--- To do ---
The records appear below. Report how many of their lines contain the word "ring", giving the number alone.

--- Data supplied ---
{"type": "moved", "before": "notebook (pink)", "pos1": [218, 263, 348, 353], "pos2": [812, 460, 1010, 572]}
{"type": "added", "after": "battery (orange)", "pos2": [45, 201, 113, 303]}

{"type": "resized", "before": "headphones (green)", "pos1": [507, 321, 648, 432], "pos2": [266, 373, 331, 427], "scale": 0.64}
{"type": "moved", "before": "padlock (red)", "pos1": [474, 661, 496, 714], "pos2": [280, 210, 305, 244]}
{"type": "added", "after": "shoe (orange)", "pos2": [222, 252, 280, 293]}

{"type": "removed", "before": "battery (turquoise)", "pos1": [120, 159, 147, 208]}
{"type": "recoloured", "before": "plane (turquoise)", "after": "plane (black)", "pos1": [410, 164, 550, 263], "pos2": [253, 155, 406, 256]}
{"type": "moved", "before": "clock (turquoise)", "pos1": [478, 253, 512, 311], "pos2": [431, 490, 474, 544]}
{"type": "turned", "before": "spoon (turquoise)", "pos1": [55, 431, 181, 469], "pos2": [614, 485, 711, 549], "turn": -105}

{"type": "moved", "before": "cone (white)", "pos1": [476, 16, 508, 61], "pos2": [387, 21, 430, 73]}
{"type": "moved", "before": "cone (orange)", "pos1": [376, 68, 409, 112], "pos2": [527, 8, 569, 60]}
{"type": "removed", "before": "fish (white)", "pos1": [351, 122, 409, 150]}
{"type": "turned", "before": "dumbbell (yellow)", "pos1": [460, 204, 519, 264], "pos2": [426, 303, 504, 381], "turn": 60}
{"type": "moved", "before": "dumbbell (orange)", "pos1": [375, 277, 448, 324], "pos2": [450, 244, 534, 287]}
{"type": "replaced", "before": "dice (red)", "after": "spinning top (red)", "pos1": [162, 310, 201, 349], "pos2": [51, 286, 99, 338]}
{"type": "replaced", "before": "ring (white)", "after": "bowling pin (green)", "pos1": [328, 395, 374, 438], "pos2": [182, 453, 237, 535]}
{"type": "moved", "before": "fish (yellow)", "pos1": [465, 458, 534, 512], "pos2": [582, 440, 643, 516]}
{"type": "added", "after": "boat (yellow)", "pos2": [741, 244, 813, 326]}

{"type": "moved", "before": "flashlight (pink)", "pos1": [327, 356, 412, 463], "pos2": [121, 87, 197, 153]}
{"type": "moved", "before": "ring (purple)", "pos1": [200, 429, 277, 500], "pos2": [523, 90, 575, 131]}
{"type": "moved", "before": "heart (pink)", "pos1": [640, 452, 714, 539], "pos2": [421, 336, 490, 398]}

--- Response box ---
2